#### Records for processing
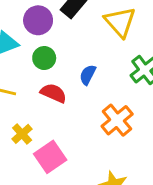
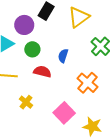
yellow triangle: (120, 22) -> (79, 17), turned 45
pink square: (50, 157) -> (64, 113), moved

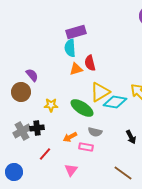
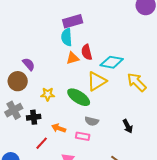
cyan diamond: (115, 102) -> (112, 62), moved
gray cross: (22, 131) -> (14, 110), moved
orange arrow: (70, 137) -> (59, 128), moved, turned 48

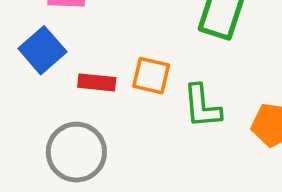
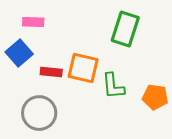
orange square: (151, 76) -> (83, 68), size x1.4

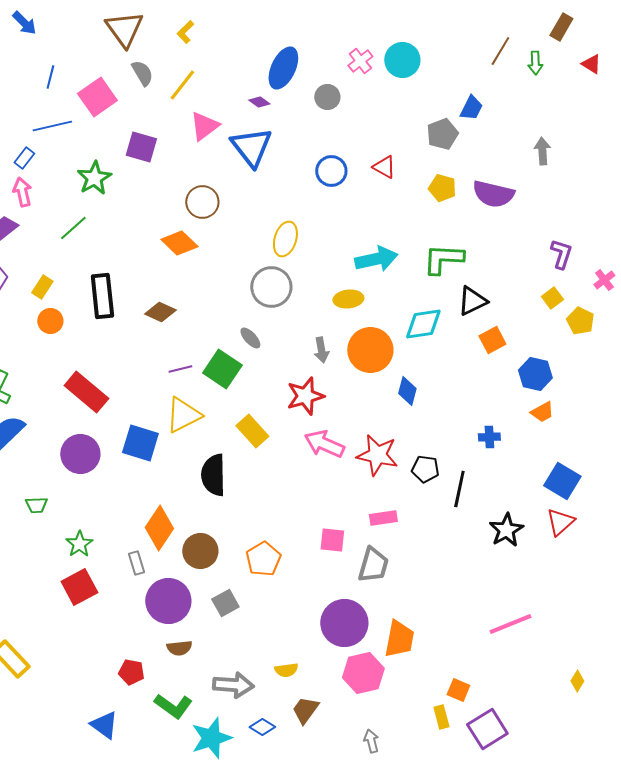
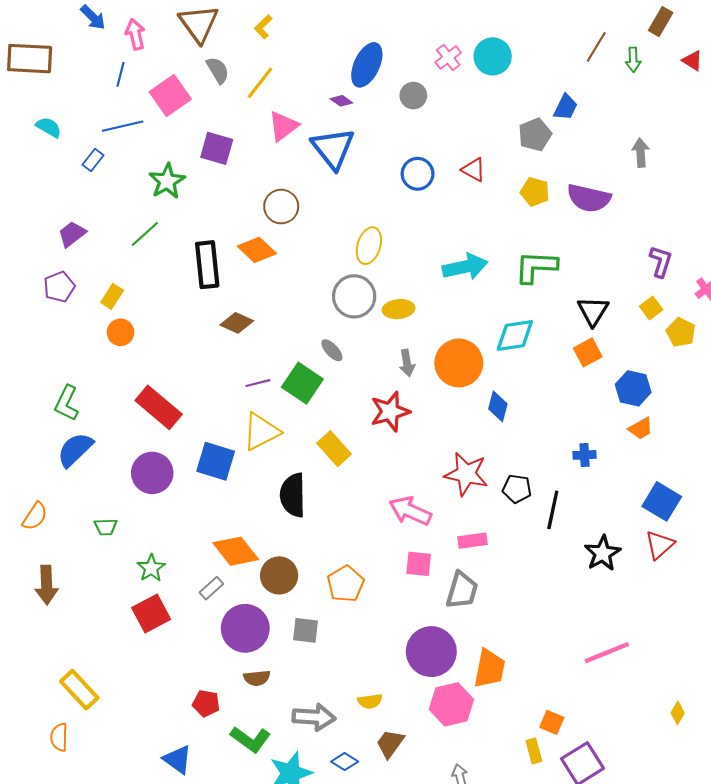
pink arrow: (22, 192) -> (135, 34), moved
black rectangle: (102, 296) -> (207, 265), moved
yellow ellipse: (348, 299) -> (399, 309), moved
black triangle: (472, 301) -> (593, 311), moved, turned -32
pink arrow: (324, 444) -> (410, 511), moved
orange diamond: (159, 528) -> (236, 551), turned -72
gray rectangle: (136, 563) -> (211, 588), turned 65
gray square: (225, 603) -> (305, 630), turned 36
########
Wherever the word "pink" turns up in the records, copy out the line it is on.

pink square: (50, 157) -> (64, 113), moved
pink arrow: (22, 192) -> (135, 34), moved
pink arrow: (324, 444) -> (410, 511), moved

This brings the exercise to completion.